- **Exercise inputs**

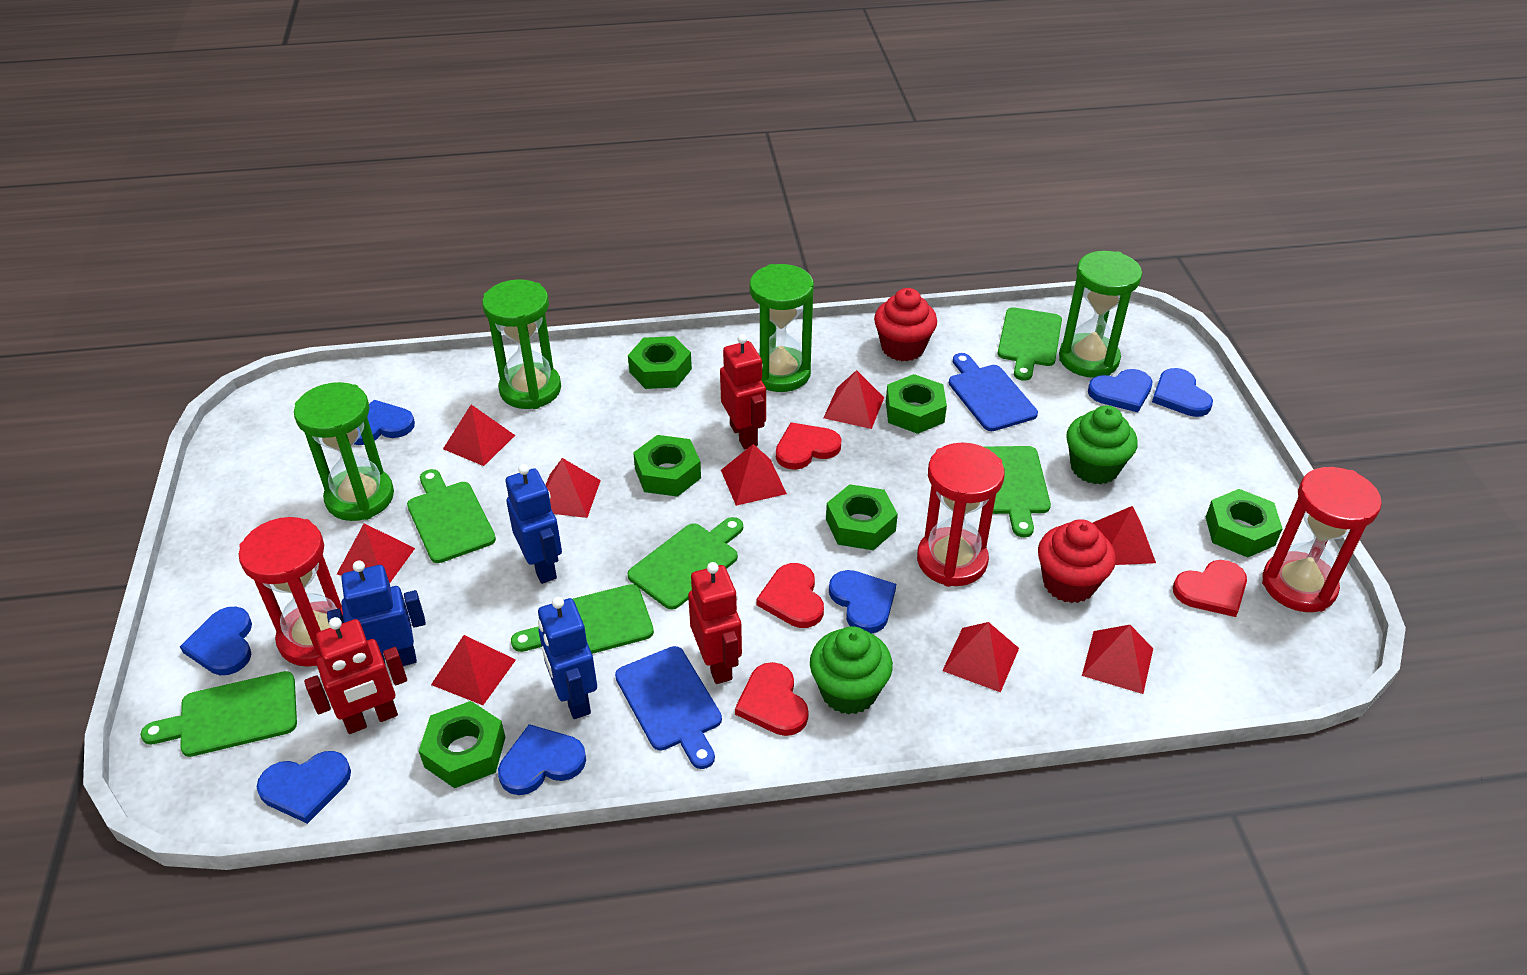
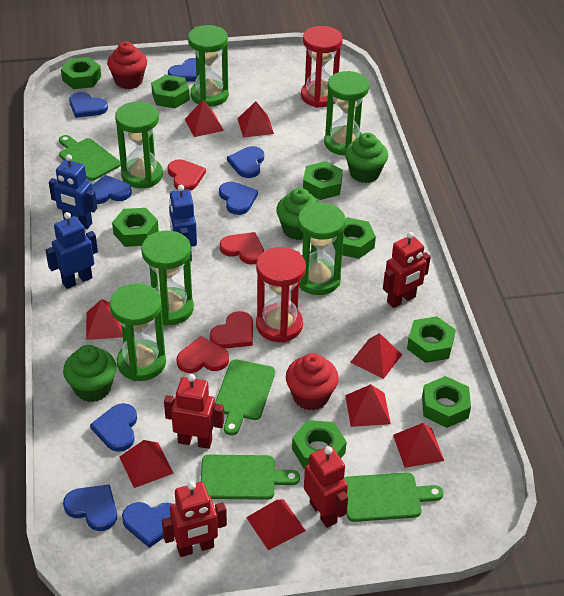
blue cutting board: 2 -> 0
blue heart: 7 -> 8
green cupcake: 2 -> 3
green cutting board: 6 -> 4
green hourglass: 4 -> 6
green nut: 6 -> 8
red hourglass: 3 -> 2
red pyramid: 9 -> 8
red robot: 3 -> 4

==

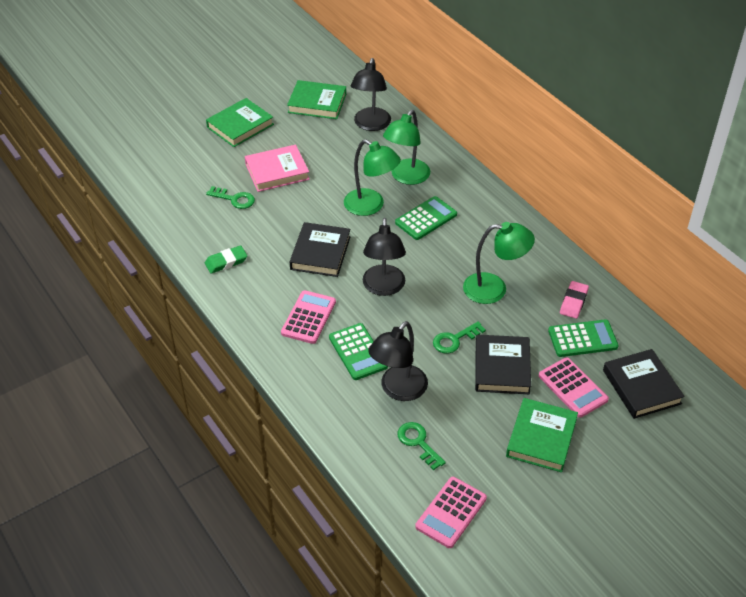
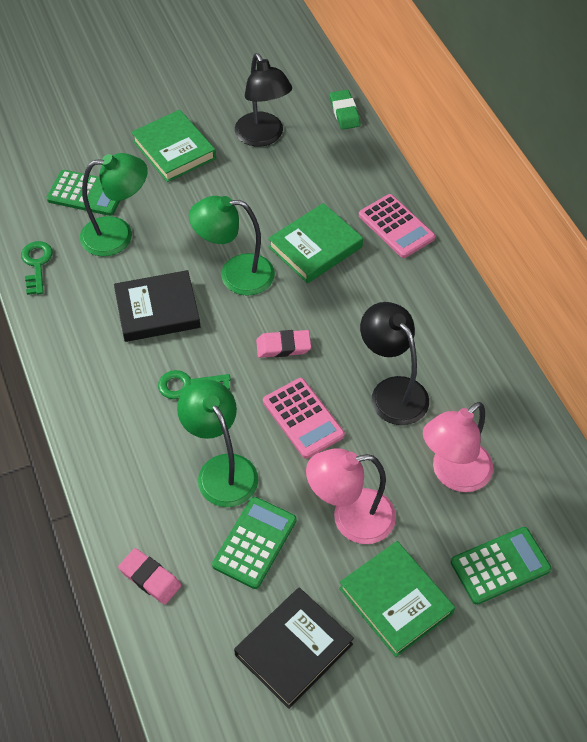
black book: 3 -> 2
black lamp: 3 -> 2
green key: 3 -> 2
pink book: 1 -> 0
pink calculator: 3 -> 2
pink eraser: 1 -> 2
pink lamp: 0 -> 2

- **Work task**
The answer must be every line from the entries above that holds the string "hourglass".

- **Answer to this exercise**
green hourglass: 4 -> 6
red hourglass: 3 -> 2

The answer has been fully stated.